== Data to process

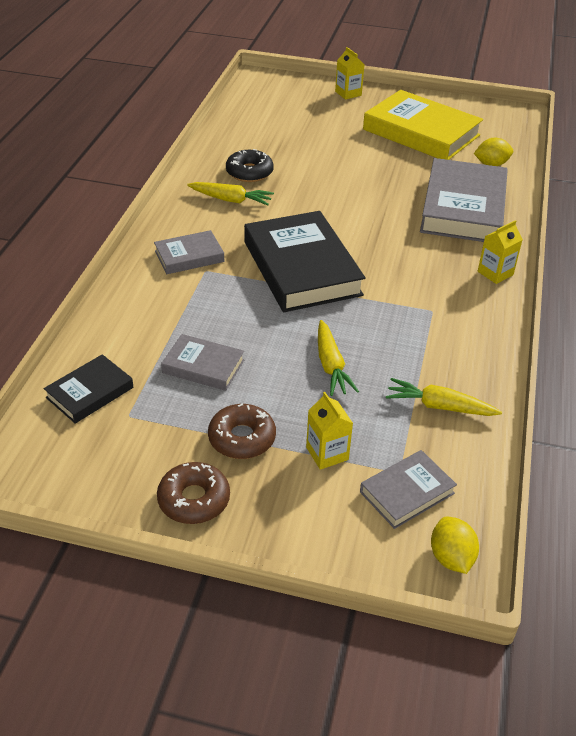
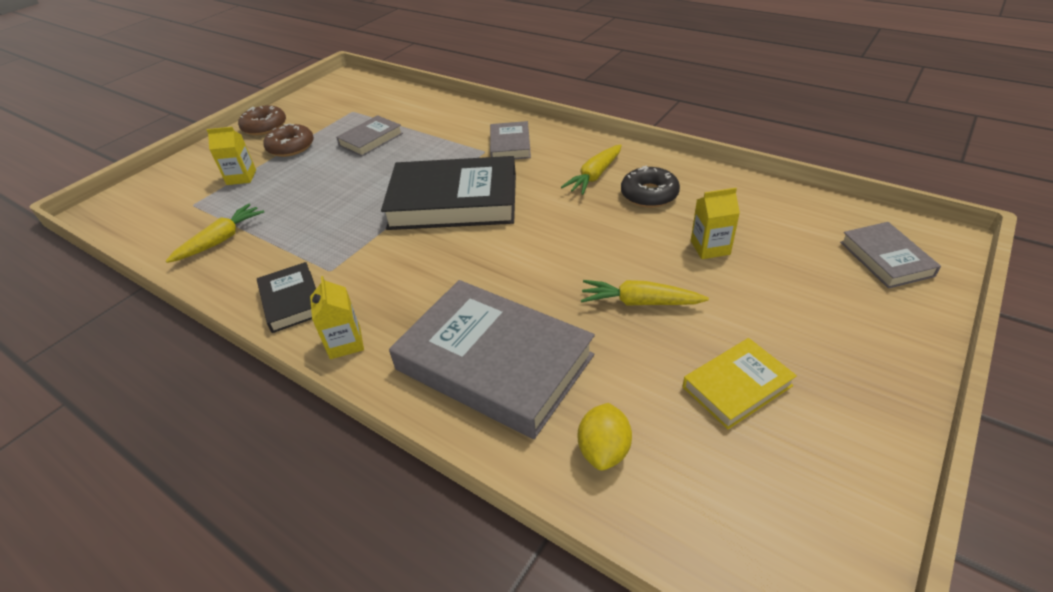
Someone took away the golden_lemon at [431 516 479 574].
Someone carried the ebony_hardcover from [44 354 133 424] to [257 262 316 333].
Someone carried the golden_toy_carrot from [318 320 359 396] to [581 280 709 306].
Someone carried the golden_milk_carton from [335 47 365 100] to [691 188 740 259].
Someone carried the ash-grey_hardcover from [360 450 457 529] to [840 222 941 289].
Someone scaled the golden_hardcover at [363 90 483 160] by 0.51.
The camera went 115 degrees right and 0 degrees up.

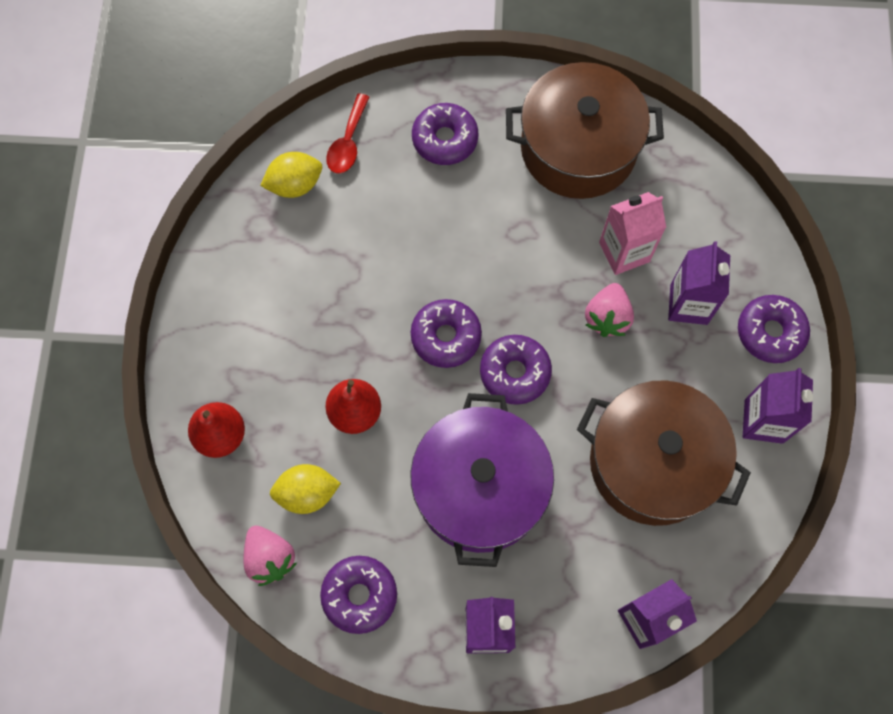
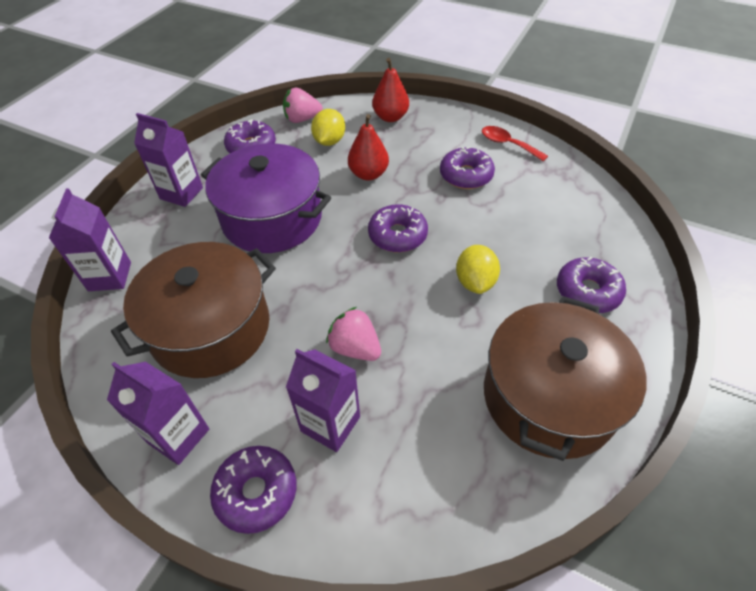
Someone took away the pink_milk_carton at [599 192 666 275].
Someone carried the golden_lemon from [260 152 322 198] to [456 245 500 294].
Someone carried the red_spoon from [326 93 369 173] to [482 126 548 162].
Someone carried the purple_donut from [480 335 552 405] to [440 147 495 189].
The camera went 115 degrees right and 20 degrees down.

====

= What to produce =
With no other words, state how many lines above hold the word "away".

= Solution to the exercise =
2